Records shown Start Marker

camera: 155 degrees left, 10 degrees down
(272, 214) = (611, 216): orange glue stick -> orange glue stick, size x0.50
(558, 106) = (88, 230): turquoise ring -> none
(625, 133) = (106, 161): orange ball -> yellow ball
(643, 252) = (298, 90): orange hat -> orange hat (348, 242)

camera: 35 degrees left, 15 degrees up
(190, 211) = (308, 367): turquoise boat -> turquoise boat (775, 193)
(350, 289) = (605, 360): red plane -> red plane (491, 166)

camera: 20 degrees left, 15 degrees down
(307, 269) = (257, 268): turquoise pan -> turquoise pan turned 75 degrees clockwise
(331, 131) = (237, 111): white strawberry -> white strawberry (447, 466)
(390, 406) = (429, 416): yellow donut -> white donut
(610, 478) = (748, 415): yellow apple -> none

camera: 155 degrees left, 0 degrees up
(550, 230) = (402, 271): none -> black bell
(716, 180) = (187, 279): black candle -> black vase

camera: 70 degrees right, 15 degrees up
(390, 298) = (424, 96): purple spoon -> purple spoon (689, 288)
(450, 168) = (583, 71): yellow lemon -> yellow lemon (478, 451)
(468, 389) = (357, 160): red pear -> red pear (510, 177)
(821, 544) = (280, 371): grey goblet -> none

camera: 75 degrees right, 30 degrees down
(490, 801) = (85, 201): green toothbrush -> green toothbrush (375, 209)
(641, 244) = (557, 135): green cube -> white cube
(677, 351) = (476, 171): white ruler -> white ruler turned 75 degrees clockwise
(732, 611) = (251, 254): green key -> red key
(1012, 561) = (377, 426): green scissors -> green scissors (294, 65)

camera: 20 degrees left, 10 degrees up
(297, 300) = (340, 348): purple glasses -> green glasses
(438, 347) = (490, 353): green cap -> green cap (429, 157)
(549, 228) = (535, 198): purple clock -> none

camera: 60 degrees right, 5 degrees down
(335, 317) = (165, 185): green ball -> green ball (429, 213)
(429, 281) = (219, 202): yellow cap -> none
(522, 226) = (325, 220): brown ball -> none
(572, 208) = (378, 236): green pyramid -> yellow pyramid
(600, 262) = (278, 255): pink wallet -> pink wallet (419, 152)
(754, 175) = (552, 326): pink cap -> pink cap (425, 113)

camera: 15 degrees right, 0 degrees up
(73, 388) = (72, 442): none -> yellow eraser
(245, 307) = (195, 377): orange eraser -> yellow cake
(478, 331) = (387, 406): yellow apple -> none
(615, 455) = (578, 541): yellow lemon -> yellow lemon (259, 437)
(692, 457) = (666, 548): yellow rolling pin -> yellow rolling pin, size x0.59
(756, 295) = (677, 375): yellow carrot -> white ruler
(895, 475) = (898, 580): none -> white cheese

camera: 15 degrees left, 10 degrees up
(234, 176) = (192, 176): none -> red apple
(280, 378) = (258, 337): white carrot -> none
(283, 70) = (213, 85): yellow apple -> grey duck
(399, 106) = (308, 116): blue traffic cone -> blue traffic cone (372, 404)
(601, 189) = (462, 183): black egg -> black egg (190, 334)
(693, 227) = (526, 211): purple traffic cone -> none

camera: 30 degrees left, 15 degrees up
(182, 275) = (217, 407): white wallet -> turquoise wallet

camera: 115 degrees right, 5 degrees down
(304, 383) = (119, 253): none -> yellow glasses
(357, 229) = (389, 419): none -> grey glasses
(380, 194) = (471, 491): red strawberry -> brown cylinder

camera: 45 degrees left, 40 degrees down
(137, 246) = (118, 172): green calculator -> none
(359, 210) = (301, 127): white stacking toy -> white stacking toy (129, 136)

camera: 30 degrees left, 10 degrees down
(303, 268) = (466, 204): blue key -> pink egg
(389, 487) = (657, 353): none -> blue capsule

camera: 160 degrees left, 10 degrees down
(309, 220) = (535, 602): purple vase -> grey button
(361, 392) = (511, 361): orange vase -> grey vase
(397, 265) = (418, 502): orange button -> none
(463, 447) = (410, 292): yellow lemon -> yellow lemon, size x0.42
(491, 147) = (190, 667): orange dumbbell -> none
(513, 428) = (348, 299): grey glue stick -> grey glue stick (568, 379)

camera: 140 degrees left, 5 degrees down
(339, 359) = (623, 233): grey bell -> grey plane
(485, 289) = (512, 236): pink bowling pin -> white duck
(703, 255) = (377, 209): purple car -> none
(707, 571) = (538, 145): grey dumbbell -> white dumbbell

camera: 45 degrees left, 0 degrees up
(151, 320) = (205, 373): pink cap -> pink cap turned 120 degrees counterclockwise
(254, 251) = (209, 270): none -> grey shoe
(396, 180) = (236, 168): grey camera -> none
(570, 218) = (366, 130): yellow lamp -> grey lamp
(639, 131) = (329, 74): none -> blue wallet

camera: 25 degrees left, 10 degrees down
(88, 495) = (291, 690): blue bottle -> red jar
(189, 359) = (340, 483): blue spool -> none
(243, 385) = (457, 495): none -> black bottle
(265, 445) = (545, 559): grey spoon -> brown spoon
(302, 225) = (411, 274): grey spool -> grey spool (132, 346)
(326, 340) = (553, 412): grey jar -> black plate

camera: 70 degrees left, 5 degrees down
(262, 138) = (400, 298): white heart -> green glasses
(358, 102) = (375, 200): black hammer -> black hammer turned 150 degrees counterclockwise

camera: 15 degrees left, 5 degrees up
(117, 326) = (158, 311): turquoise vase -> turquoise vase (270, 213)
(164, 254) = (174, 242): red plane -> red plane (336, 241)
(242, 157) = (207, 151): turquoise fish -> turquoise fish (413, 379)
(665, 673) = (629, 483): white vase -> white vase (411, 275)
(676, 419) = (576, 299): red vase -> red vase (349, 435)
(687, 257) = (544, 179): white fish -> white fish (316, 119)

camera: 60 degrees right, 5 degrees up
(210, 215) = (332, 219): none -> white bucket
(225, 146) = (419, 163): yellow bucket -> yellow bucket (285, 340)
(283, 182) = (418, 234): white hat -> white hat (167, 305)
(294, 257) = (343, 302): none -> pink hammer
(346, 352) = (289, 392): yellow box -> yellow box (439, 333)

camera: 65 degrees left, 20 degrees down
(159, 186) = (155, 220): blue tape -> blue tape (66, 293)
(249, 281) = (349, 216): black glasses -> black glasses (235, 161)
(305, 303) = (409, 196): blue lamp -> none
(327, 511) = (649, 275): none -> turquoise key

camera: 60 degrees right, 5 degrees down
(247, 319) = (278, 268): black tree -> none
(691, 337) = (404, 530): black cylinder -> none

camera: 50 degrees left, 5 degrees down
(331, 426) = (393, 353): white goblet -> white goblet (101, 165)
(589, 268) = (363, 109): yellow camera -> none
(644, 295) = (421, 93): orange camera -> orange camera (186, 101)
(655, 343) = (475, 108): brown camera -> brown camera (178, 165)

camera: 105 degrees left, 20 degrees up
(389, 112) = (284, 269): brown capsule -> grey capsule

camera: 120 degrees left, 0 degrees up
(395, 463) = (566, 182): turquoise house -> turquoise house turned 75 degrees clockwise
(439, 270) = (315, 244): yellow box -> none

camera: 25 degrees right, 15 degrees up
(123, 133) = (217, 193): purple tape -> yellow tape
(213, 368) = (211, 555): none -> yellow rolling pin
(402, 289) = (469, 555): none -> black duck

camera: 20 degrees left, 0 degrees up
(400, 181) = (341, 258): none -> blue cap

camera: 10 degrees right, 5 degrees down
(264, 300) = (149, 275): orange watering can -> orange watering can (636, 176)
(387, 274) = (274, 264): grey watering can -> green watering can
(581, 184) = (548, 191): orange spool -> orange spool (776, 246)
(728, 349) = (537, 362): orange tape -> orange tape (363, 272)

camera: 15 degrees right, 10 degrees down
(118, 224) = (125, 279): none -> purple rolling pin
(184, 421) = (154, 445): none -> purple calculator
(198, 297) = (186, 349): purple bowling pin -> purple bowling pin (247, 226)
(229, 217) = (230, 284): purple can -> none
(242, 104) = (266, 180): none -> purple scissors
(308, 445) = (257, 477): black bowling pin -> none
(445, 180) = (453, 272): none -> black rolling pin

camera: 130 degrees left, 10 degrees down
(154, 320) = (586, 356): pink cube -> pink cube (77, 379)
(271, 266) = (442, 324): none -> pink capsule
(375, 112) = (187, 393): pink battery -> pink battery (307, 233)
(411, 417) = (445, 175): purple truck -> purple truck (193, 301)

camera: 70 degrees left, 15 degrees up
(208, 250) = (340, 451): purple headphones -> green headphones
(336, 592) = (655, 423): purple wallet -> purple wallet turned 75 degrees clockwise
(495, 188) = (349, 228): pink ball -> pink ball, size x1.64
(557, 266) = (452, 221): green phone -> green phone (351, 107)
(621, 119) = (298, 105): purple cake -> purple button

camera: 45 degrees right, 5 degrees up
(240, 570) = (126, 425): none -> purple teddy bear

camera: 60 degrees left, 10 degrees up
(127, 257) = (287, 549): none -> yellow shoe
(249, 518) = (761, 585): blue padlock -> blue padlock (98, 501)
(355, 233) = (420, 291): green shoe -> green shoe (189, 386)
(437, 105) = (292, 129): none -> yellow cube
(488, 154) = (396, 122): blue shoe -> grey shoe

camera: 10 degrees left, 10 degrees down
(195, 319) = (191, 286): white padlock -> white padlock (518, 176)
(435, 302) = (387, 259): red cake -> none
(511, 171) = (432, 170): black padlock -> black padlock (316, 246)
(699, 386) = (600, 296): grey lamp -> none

Records shown End Marker

Work task
Repeat nothing before the line containing "(445, 180) = (453, 272): none"; repeat that line and every later line of the listing exactly.

Your solution
(445, 180) = (453, 272): none -> black rolling pin

camera: 130 degrees left, 10 degrees down
(154, 320) = (586, 356): pink cube -> pink cube (77, 379)
(271, 266) = (442, 324): none -> pink capsule
(375, 112) = (187, 393): pink battery -> pink battery (307, 233)
(411, 417) = (445, 175): purple truck -> purple truck (193, 301)

camera: 70 degrees left, 15 degrees up
(208, 250) = (340, 451): purple headphones -> green headphones
(336, 592) = (655, 423): purple wallet -> purple wallet turned 75 degrees clockwise
(495, 188) = (349, 228): pink ball -> pink ball, size x1.64
(557, 266) = (452, 221): green phone -> green phone (351, 107)
(621, 119) = (298, 105): purple cake -> purple button

camera: 45 degrees right, 5 degrees up
(240, 570) = (126, 425): none -> purple teddy bear

camera: 60 degrees left, 10 degrees up
(127, 257) = (287, 549): none -> yellow shoe
(249, 518) = (761, 585): blue padlock -> blue padlock (98, 501)
(355, 233) = (420, 291): green shoe -> green shoe (189, 386)
(437, 105) = (292, 129): none -> yellow cube
(488, 154) = (396, 122): blue shoe -> grey shoe

camera: 10 degrees left, 10 degrees down
(195, 319) = (191, 286): white padlock -> white padlock (518, 176)
(435, 302) = (387, 259): red cake -> none
(511, 171) = (432, 170): black padlock -> black padlock (316, 246)
(699, 386) = (600, 296): grey lamp -> none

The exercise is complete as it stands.